Reproduce the material below word for word, from its first line through the line containing "Lulu Santos (289, 268)", including that line.

[start Data in this exercise]

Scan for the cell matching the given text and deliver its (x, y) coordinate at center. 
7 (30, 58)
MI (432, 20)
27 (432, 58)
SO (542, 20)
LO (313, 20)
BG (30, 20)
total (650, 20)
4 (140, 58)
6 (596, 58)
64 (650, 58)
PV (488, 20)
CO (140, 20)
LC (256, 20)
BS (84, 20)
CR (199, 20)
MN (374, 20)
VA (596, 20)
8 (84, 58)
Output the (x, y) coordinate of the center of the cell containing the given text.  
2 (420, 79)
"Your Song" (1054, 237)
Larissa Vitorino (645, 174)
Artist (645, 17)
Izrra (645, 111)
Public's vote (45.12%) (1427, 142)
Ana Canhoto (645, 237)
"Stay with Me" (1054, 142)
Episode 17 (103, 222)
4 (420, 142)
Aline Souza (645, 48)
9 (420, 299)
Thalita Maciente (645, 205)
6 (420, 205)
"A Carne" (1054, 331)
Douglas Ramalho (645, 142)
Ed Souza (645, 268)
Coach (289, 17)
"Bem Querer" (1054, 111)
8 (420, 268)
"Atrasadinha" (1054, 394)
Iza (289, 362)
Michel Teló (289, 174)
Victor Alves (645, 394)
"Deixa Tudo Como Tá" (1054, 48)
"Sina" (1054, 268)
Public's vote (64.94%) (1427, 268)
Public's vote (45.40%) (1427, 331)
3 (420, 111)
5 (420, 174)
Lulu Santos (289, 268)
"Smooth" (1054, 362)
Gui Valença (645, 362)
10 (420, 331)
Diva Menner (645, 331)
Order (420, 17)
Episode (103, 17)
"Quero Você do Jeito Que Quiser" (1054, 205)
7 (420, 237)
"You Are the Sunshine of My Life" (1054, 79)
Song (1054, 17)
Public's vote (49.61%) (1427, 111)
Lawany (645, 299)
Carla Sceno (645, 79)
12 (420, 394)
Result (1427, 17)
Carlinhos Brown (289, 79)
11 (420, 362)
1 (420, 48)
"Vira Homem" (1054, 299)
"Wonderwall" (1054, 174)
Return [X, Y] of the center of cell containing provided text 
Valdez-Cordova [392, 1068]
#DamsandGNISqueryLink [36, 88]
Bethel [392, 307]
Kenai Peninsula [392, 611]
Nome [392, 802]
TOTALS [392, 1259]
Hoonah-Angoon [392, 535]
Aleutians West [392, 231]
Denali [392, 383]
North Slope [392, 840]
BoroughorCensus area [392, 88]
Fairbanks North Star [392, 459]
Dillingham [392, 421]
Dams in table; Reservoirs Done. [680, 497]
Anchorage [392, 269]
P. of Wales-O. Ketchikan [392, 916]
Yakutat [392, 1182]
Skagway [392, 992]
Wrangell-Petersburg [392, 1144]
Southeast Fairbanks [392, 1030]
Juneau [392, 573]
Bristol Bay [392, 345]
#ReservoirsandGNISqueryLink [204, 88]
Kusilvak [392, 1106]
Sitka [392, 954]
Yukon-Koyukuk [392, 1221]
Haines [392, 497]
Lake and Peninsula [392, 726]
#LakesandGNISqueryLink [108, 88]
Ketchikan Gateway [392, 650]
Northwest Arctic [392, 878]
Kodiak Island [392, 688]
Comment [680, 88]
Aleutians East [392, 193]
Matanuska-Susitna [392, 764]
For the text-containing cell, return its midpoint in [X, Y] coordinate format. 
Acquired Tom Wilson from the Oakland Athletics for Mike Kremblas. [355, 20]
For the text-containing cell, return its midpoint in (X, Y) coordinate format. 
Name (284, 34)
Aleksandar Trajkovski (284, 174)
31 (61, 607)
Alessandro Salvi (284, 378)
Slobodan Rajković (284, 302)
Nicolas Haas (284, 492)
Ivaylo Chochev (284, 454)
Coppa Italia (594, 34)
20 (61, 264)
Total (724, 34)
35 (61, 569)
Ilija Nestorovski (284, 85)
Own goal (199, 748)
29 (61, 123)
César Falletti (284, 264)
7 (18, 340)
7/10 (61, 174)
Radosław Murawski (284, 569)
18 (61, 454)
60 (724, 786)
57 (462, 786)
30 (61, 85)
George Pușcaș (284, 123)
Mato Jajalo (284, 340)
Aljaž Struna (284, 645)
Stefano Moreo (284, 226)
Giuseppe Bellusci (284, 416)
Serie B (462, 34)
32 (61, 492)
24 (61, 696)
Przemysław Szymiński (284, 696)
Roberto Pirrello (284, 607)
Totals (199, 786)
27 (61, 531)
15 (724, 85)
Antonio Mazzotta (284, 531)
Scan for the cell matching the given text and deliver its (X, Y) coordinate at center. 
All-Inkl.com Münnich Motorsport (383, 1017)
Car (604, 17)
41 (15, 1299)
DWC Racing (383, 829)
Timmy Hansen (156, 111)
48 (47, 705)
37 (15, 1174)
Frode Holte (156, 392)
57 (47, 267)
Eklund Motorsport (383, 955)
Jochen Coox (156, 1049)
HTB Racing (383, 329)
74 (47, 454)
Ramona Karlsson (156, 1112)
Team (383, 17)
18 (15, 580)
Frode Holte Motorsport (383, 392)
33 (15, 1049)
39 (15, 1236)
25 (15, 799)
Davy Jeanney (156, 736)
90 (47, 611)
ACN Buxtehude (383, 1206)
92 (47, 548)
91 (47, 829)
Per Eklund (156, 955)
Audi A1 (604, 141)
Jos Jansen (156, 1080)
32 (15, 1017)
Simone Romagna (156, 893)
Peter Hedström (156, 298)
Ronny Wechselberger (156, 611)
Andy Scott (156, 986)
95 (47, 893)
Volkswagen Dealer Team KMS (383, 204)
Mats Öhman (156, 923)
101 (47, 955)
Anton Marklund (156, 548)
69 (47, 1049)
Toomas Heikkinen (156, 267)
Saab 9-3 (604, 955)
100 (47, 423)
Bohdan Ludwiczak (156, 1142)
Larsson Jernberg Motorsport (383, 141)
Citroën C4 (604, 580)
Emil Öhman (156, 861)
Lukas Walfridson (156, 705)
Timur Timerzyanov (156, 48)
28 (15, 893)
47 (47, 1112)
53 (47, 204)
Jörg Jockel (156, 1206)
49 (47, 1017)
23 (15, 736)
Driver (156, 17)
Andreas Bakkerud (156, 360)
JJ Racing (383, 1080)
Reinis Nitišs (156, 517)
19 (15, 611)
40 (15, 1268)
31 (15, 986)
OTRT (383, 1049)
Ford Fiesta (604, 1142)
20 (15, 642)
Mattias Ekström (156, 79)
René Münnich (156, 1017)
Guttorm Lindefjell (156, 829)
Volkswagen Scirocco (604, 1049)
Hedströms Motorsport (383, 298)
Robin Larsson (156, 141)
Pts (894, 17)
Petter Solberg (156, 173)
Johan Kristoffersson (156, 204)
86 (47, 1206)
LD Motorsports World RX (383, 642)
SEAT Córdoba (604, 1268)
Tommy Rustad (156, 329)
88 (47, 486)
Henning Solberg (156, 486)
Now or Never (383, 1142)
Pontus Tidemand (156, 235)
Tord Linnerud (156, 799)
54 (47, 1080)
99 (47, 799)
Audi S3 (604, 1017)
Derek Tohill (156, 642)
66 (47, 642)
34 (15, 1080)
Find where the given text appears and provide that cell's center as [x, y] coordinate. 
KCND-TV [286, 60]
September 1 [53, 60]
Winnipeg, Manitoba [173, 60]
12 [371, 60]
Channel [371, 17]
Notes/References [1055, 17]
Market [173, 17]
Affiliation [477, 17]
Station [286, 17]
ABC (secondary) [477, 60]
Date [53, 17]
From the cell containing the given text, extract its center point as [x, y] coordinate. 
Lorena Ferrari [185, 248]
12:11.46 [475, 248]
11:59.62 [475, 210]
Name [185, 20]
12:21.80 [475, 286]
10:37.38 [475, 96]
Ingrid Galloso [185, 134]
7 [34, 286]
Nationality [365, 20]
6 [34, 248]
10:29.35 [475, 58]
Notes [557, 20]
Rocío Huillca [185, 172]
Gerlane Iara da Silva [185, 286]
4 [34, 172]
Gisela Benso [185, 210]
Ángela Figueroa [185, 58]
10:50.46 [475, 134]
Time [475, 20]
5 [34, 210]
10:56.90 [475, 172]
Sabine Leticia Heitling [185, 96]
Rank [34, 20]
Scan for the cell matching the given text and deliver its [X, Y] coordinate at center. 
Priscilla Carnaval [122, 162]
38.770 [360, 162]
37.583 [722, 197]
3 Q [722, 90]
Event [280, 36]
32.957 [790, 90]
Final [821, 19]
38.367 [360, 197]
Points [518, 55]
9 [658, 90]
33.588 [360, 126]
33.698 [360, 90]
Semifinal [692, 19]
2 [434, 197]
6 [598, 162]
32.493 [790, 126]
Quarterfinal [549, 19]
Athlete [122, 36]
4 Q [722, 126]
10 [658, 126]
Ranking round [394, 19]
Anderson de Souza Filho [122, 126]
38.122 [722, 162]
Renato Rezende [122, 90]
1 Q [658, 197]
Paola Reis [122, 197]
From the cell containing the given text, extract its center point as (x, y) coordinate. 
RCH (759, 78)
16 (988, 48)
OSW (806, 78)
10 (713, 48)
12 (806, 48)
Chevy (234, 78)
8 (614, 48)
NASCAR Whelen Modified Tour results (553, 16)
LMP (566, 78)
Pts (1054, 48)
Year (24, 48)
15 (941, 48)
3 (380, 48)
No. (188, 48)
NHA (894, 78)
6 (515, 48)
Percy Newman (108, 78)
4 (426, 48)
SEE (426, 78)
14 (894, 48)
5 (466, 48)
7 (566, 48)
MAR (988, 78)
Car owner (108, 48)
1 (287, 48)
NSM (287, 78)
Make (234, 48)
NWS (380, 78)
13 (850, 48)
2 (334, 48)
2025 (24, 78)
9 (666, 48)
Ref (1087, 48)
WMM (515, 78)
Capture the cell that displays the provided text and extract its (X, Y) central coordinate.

[end Data in this exercise]

▶ _Correct response_:
Scan for the cell matching the given text and deliver its (x, y) coordinate at center. 
7 (30, 58)
MI (432, 20)
27 (432, 58)
SO (542, 20)
LO (313, 20)
BG (30, 20)
total (650, 20)
4 (140, 58)
6 (596, 58)
64 (650, 58)
PV (488, 20)
CO (140, 20)
LC (256, 20)
BS (84, 20)
CR (199, 20)
MN (374, 20)
VA (596, 20)
8 (84, 58)
Output the (x, y) coordinate of the center of the cell containing the given text.  
2 (420, 79)
"Your Song" (1054, 237)
Larissa Vitorino (645, 174)
Artist (645, 17)
Izrra (645, 111)
Public's vote (45.12%) (1427, 142)
Ana Canhoto (645, 237)
"Stay with Me" (1054, 142)
Episode 17 (103, 222)
4 (420, 142)
Aline Souza (645, 48)
9 (420, 299)
Thalita Maciente (645, 205)
6 (420, 205)
"A Carne" (1054, 331)
Douglas Ramalho (645, 142)
Ed Souza (645, 268)
Coach (289, 17)
"Bem Querer" (1054, 111)
8 (420, 268)
"Atrasadinha" (1054, 394)
Iza (289, 362)
Michel Teló (289, 174)
Victor Alves (645, 394)
"Deixa Tudo Como Tá" (1054, 48)
"Sina" (1054, 268)
Public's vote (64.94%) (1427, 268)
Public's vote (45.40%) (1427, 331)
3 (420, 111)
5 (420, 174)
Lulu Santos (289, 268)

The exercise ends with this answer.